**Work instructions:** Begin with the line that has "white 2x2 round brick [626,388,707,469]". Give it and every line after it again, exactly, through the end of the entries below.

*** Opening Records for processing ***

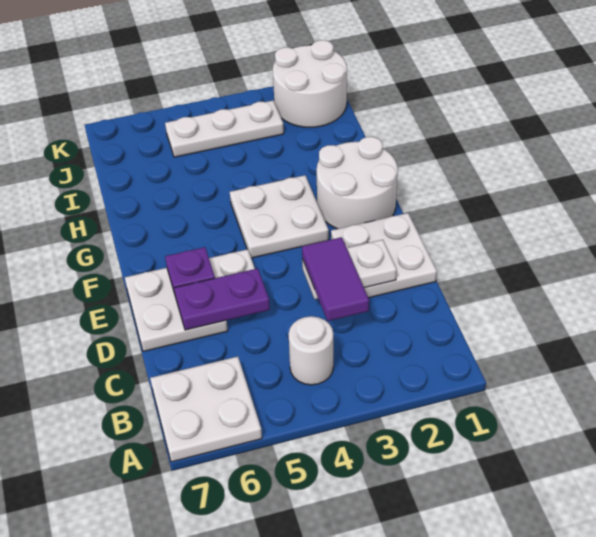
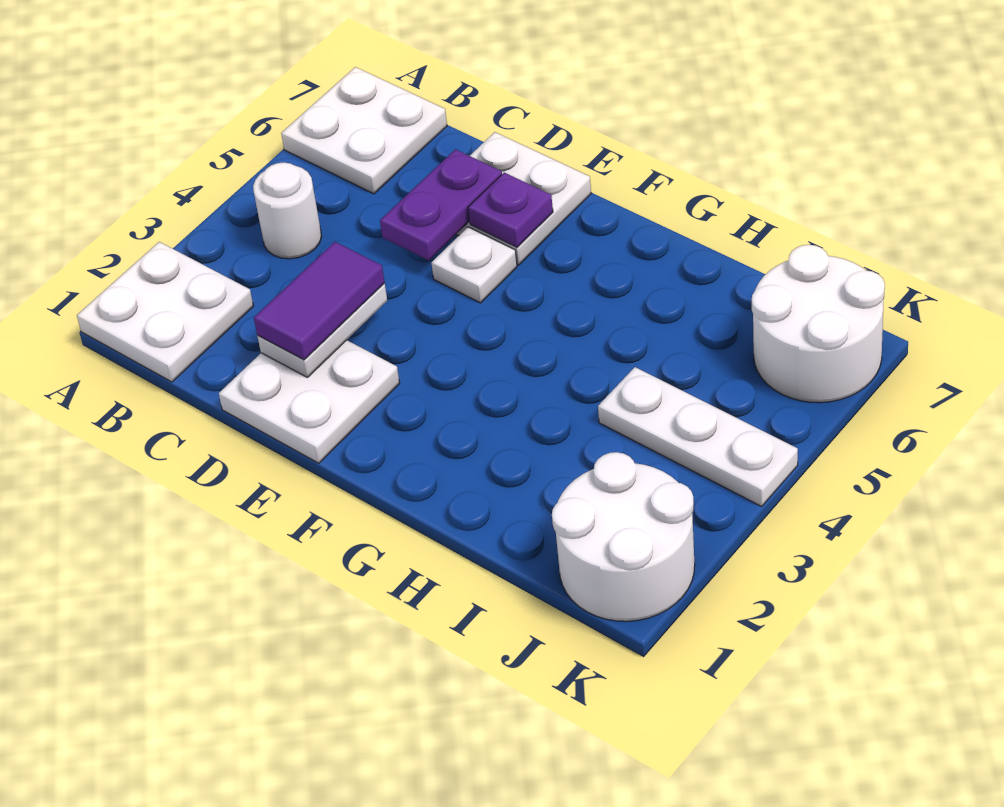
purple 1x2 tile [302,237,369,321] -> purple 1x2 tile turned to [254,242,385,360]
white 2x2 round brick [317,137,398,229] -> white 2x2 round brick moved to [752,245,885,403]
white 2x2 plate [230,175,329,258] -> white 2x2 plate moved to [77,242,253,382]
white 1x3 plate [165,100,284,157] -> white 1x3 plate turned to [598,367,798,506]

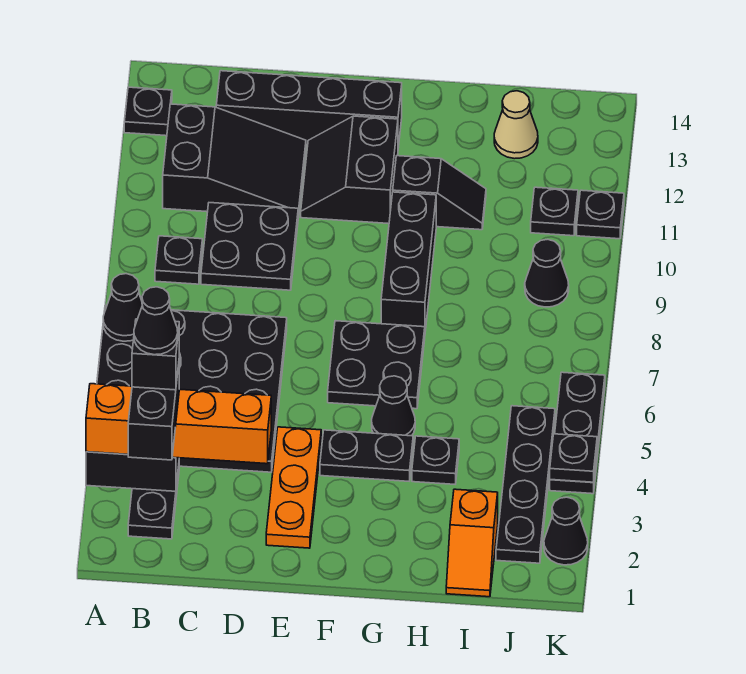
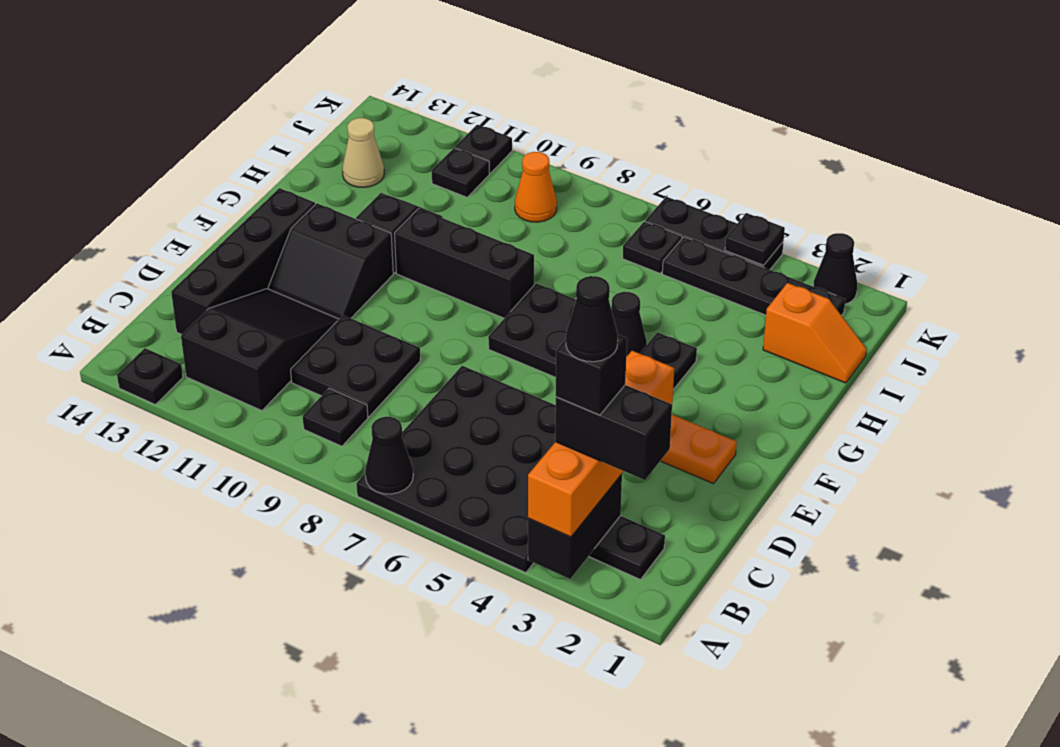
black 1x1 plate [412,436,459,484] -> black 1x1 plate moved to [623,222,682,273]
black 1x1 cone [525,239,569,307] -> orange 1x1 cone [515,152,557,222]

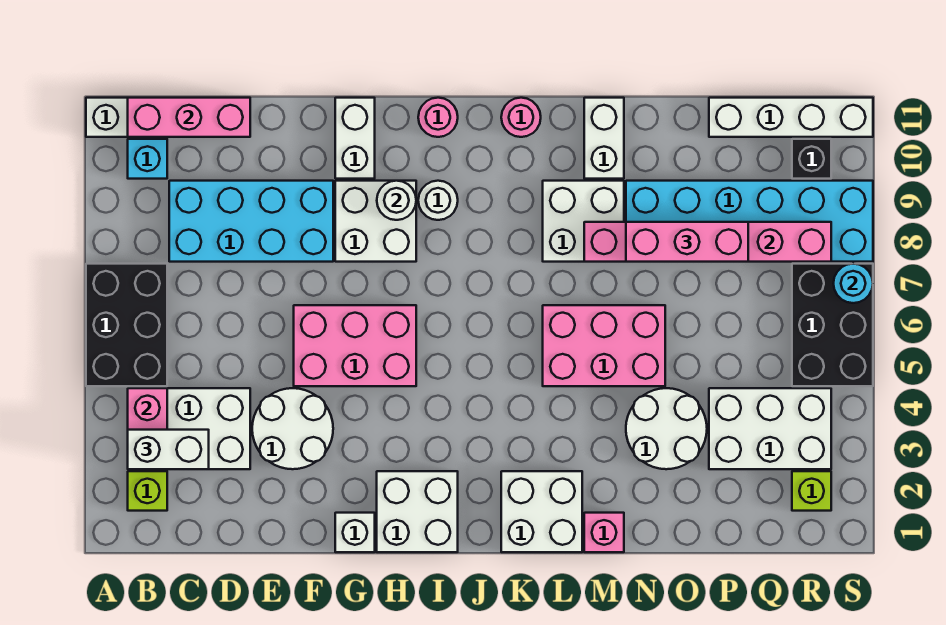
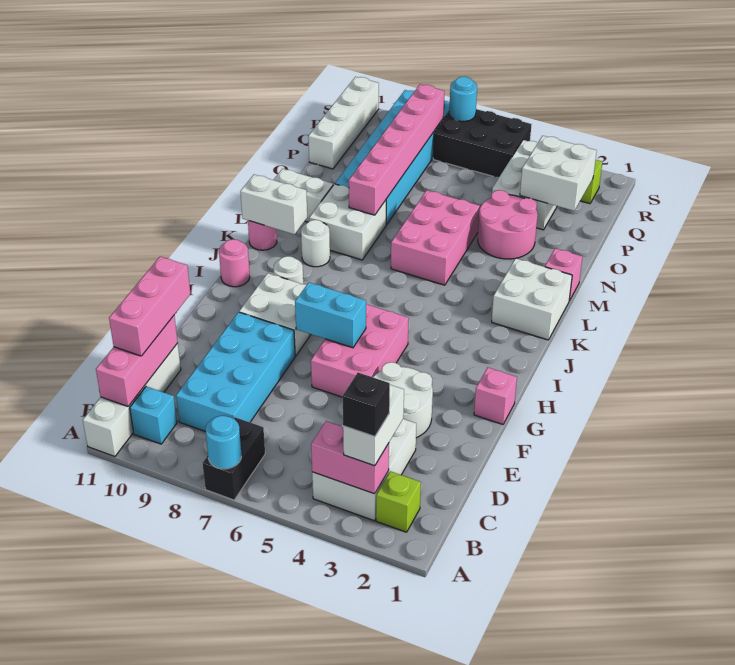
black 2x3 brick [86,264,167,386] -> black 1x2 brick [203,417,265,500]
none -> cyan 1x1 round brick [206,416,241,469]
white 1x1 brick [335,513,375,552] -> pink 1x1 brick [474,368,517,424]
none -> cyan 1x2 brick [295,282,366,348]
white 1x2 brick [335,98,375,179] -> white 1x2 brick moved to [240,175,307,234]
white 2x2 brick [377,471,458,552] -> white 2x2 brick moved to [520,136,597,211]
white 1x1 round brick [377,181,416,220] -> white 1x1 round brick moved to [301,220,330,267]
white 2x2 round brick [626,388,707,469] -> pink 2x2 round brick [478,190,538,259]
pink 1x3 brick [626,222,748,262] -> pink 1x3 brick moved to [109,257,190,356]
black 1x1 brick [792,139,831,179] -> black 1x1 brick moved to [343,373,390,437]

*** Closing Records for processing ***

**Exercise result:**
white 2x2 round brick [626,388,707,469] -> pink 2x2 round brick [478,190,538,259]
pink 1x3 brick [626,222,748,262] -> pink 1x3 brick moved to [109,257,190,356]
black 1x1 brick [792,139,831,179] -> black 1x1 brick moved to [343,373,390,437]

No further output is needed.